Task data:
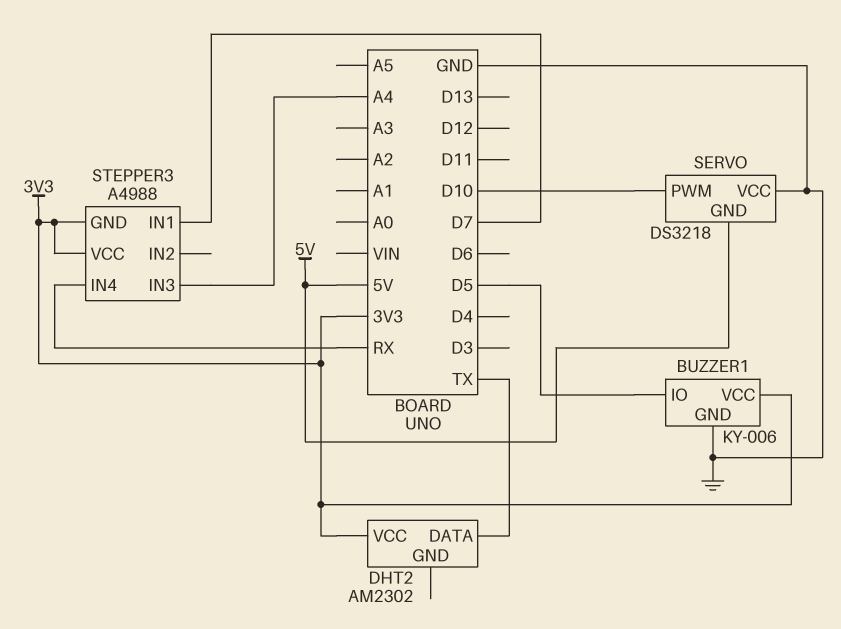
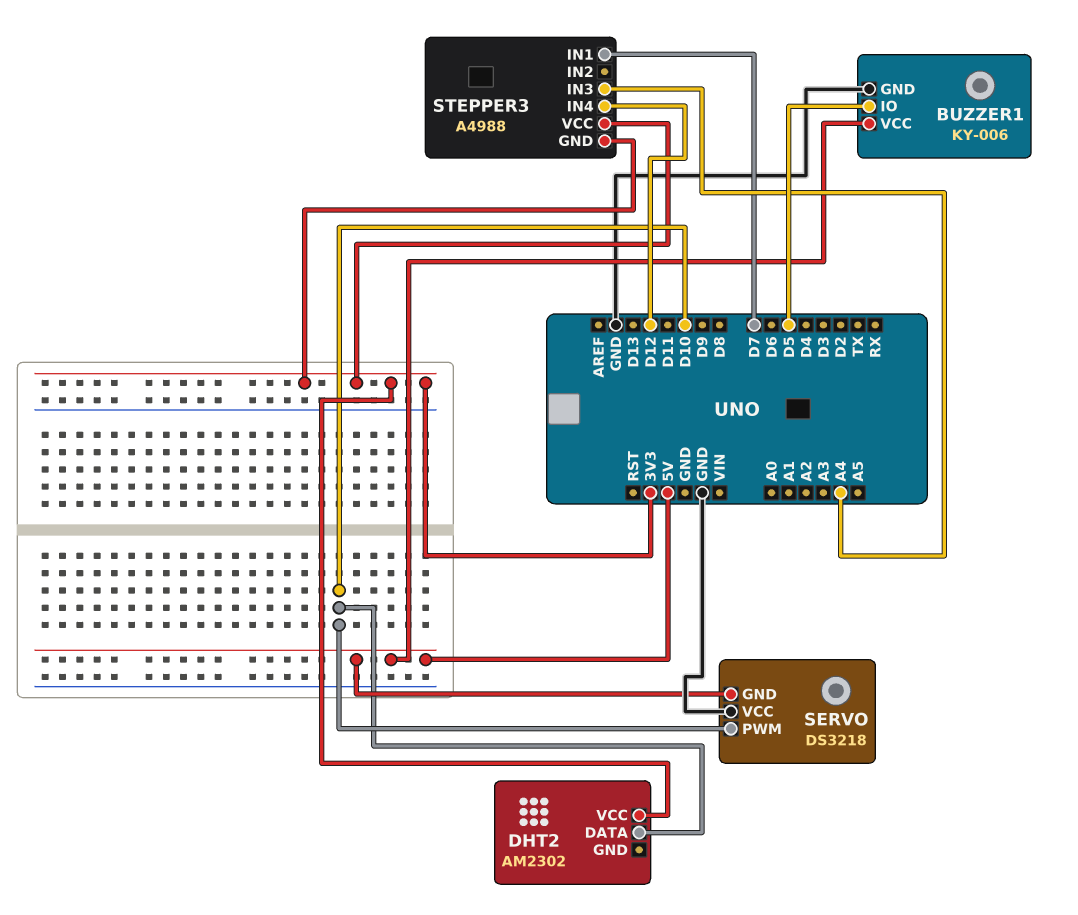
BUZZER1 pin VCC: 3V3 -> 5V
DHT2 pin DATA: TX -> D10
STEPPER3 pin IN4: RX -> D12

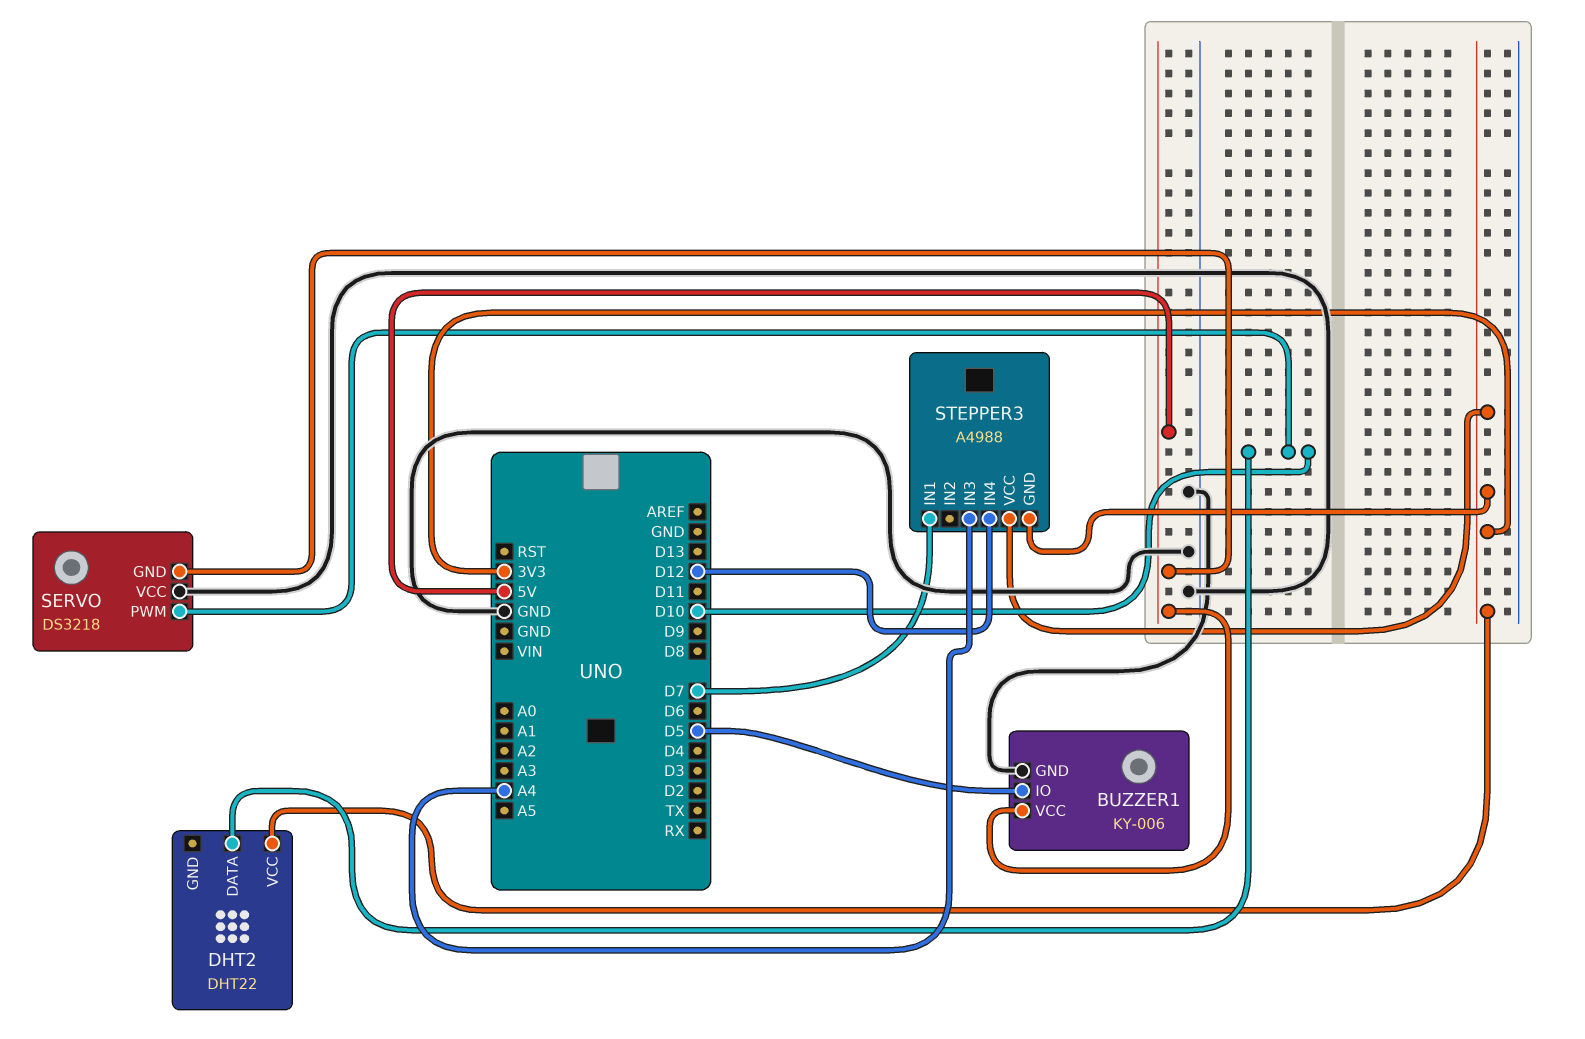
DHT2: AM2302 -> DHT22

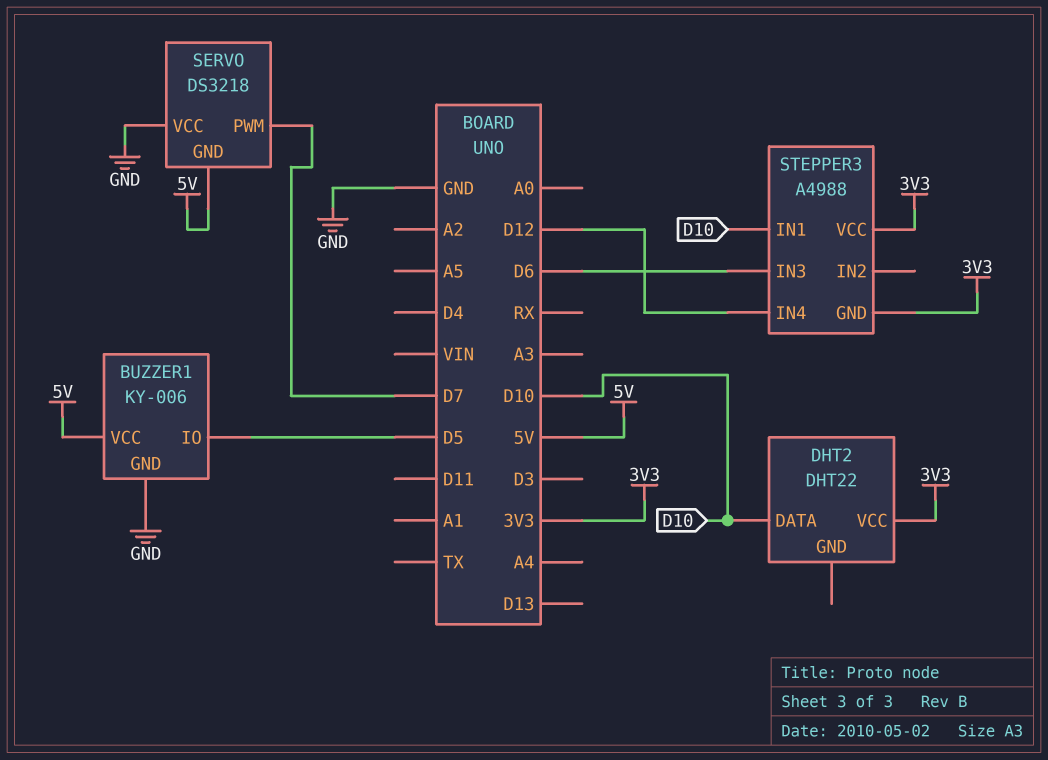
SERVO pin PWM: D10 -> D7
STEPPER3 pin IN1: D7 -> D10
STEPPER3 pin IN3: A4 -> D6

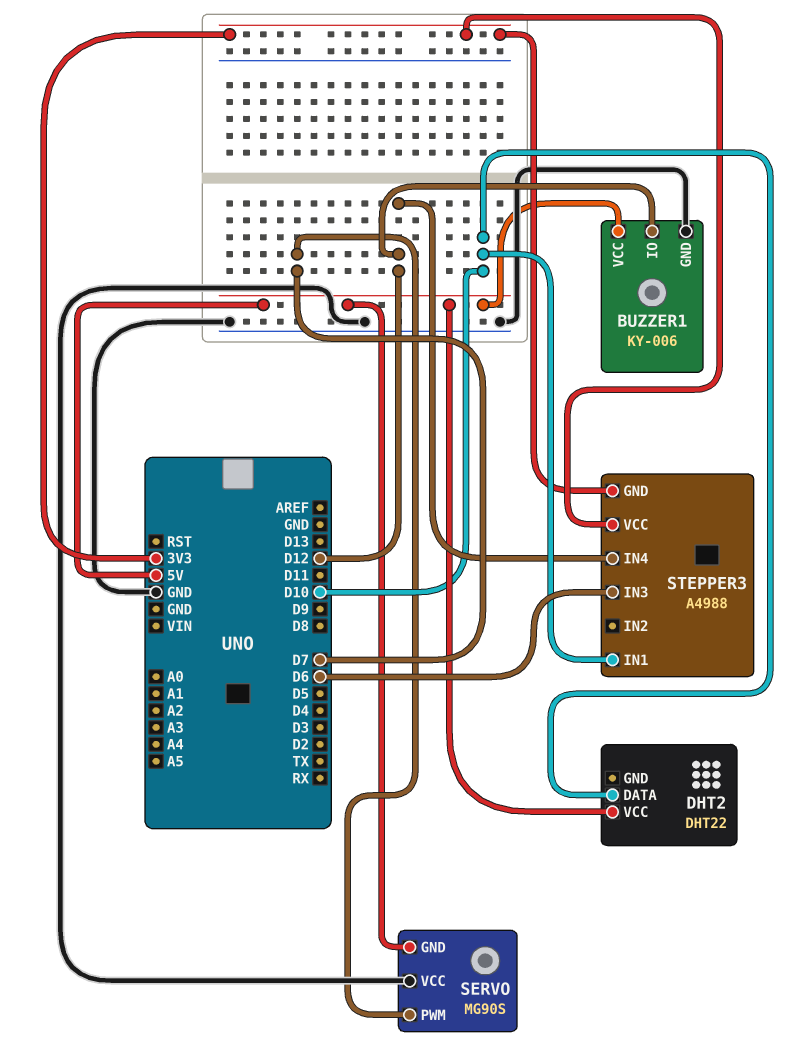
BUZZER1 pin IO: D5 -> D12
DHT2 pin VCC: 3V3 -> 5V
SERVO: DS3218 -> MG90S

Work instruction:
Only the pictures stay out; the rest of the entries above must be written out exactly.

Expected output:
BUZZER1 pin VCC: 3V3 -> 5V
DHT2 pin DATA: TX -> D10
STEPPER3 pin IN4: RX -> D12

DHT2: AM2302 -> DHT22

SERVO pin PWM: D10 -> D7
STEPPER3 pin IN1: D7 -> D10
STEPPER3 pin IN3: A4 -> D6

BUZZER1 pin IO: D5 -> D12
DHT2 pin VCC: 3V3 -> 5V
SERVO: DS3218 -> MG90S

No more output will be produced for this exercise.